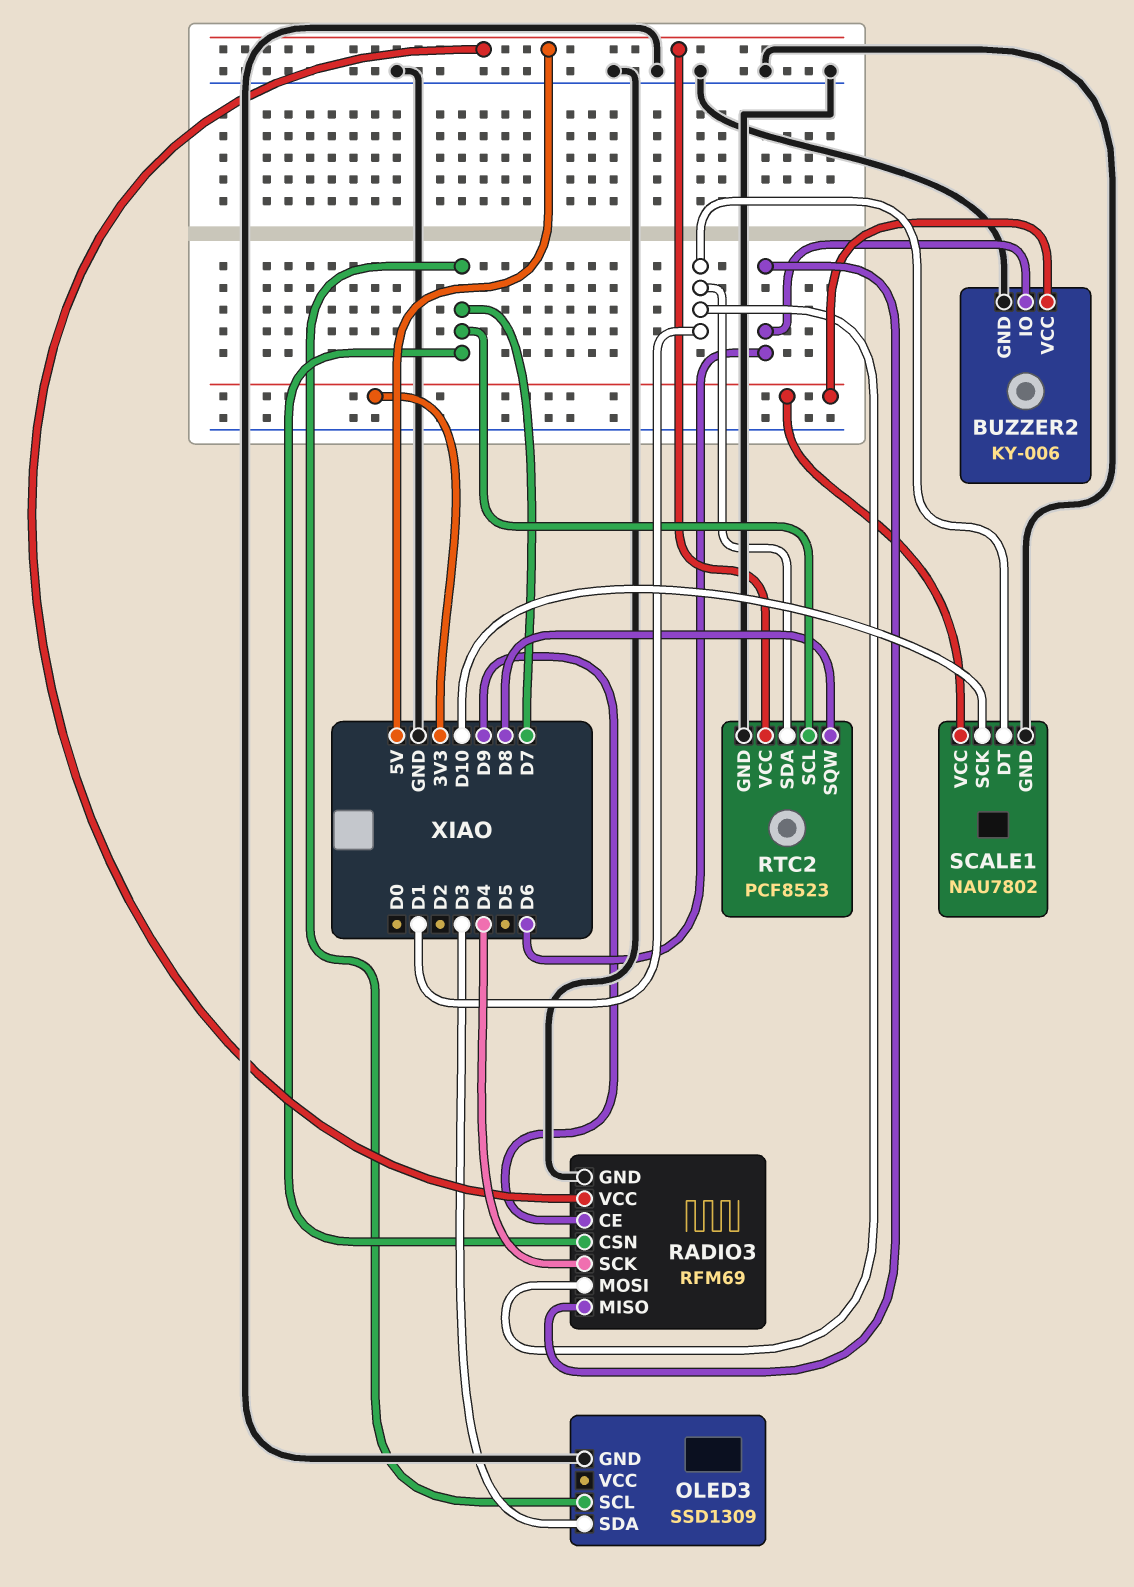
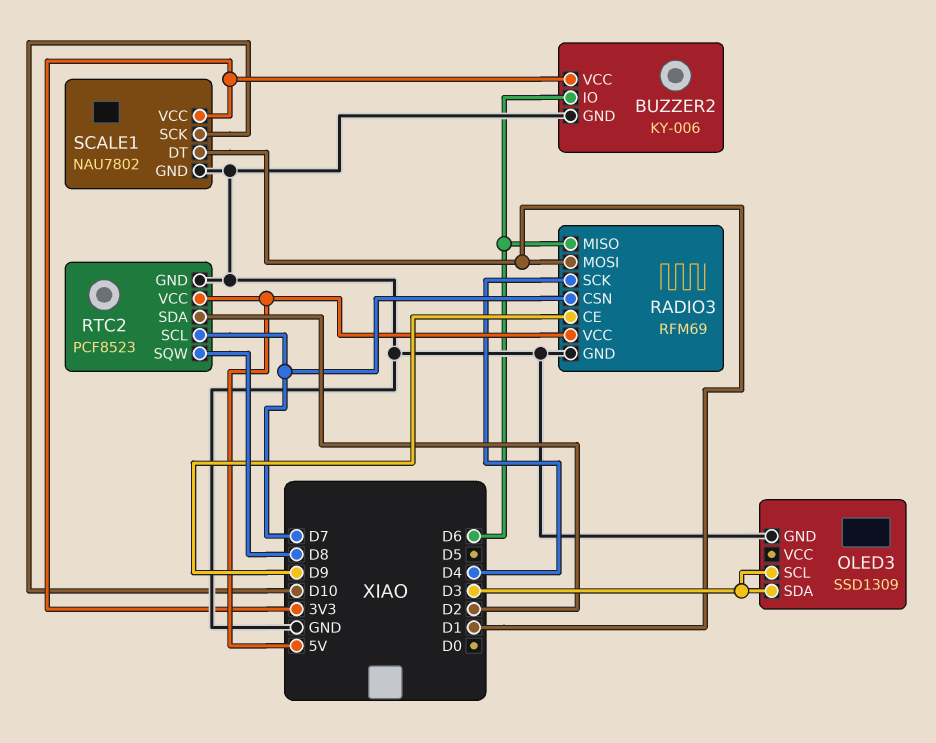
OLED3 pin SCL: D7 -> D3
RTC2 pin SDA: D1 -> D2

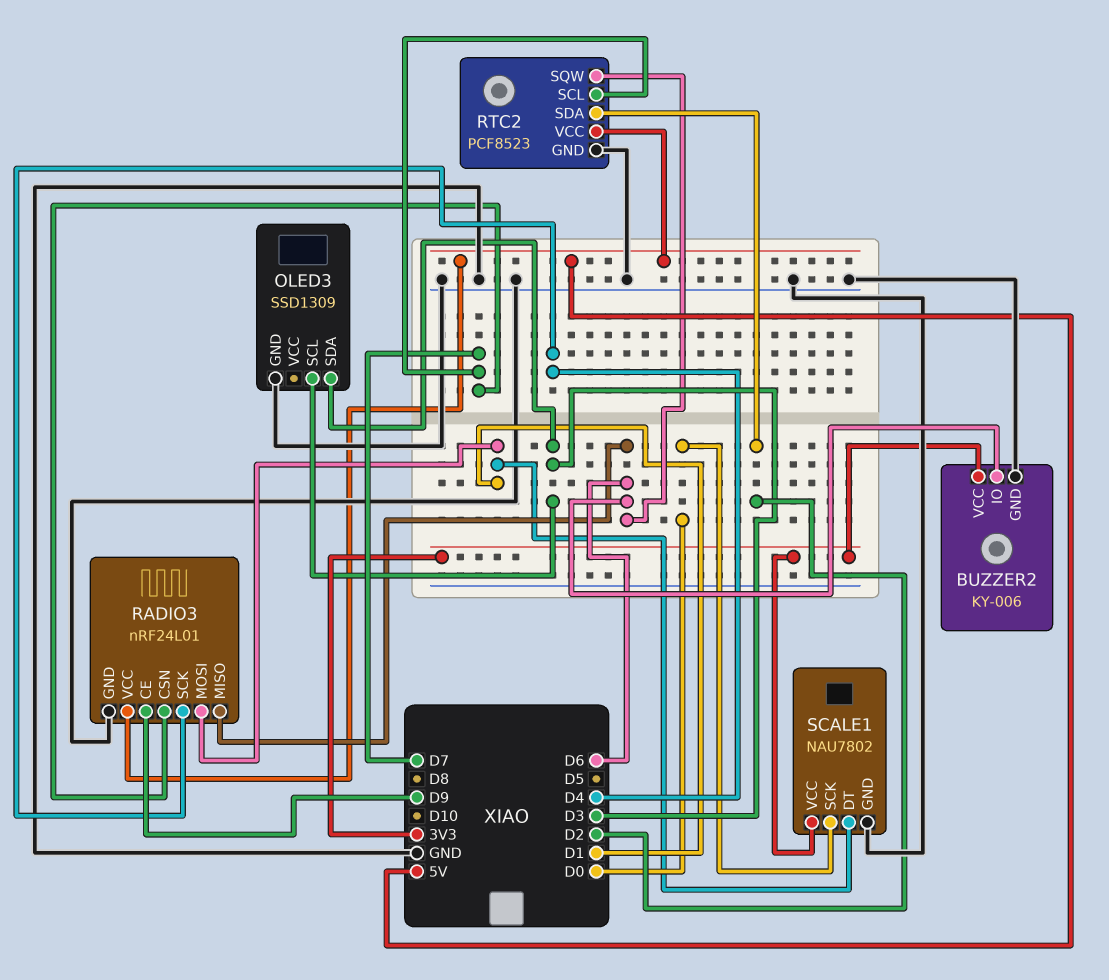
RADIO3: RFM69 -> nRF24L01
RTC2 pin SQW: D8 -> D6
SCALE1 pin SCK: D10 -> D0

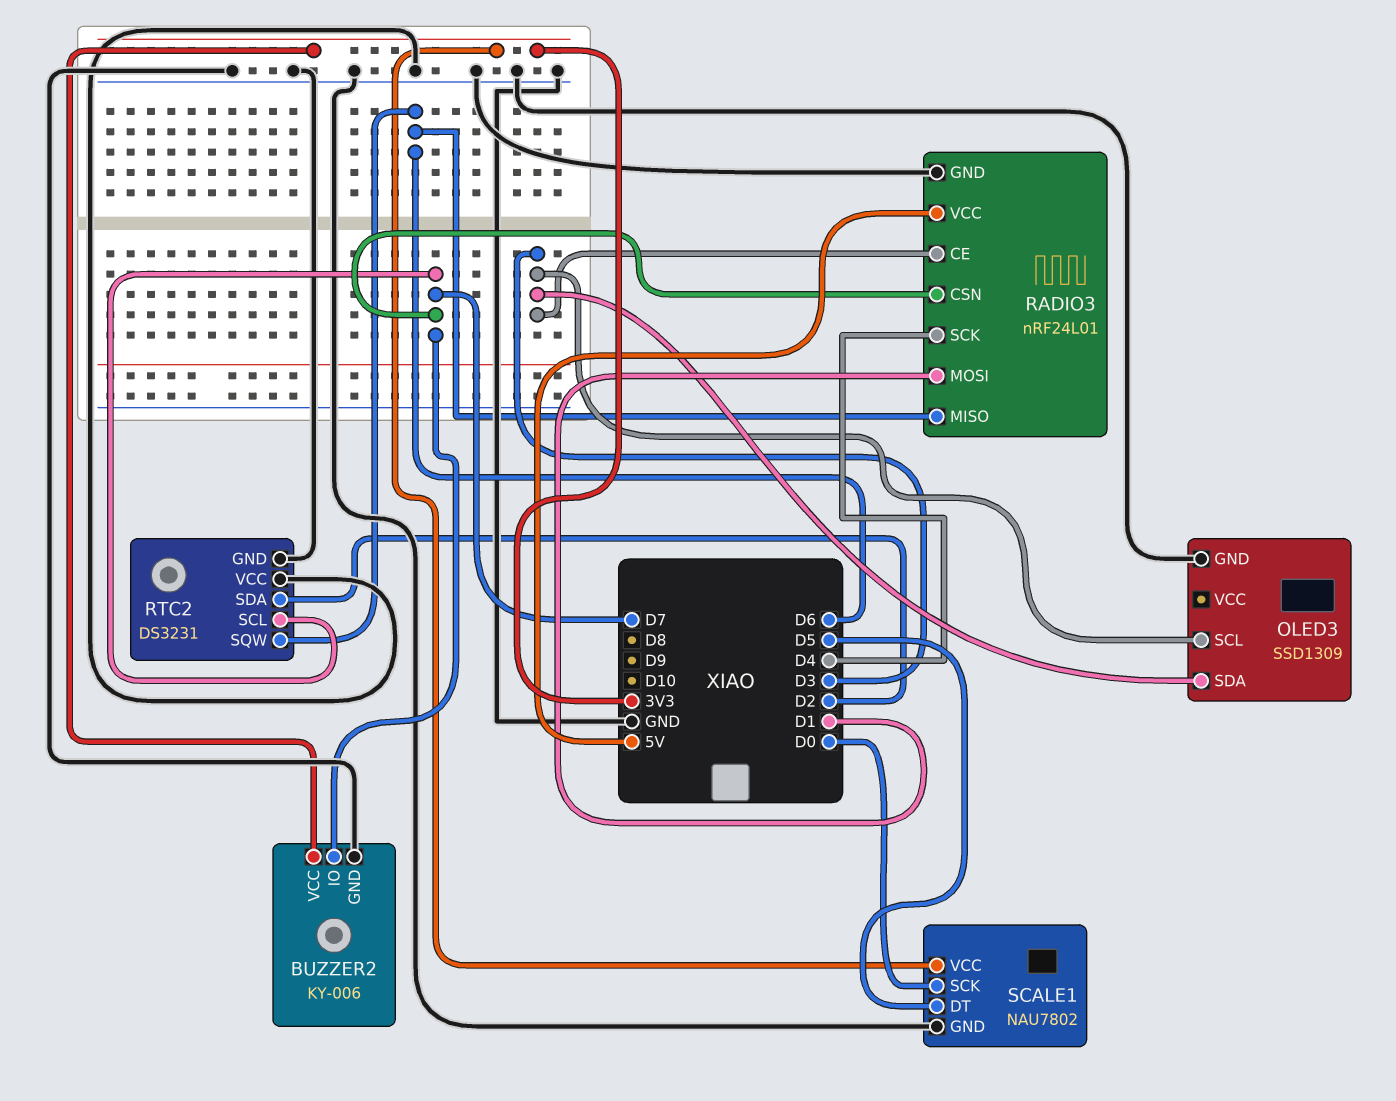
BUZZER2 pin IO: D6 -> D7
RADIO3 pin CE: D9 -> D3
RTC2: PCF8523 -> DS3231
RTC2 pin VCC: 5V -> GND
SCALE1 pin DT: D1 -> D5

####

### WORK REQUIRED
All of the entries above must be reproduced exactly, and no image may be included.

### YOUR SOLUTION
OLED3 pin SCL: D7 -> D3
RTC2 pin SDA: D1 -> D2

RADIO3: RFM69 -> nRF24L01
RTC2 pin SQW: D8 -> D6
SCALE1 pin SCK: D10 -> D0

BUZZER2 pin IO: D6 -> D7
RADIO3 pin CE: D9 -> D3
RTC2: PCF8523 -> DS3231
RTC2 pin VCC: 5V -> GND
SCALE1 pin DT: D1 -> D5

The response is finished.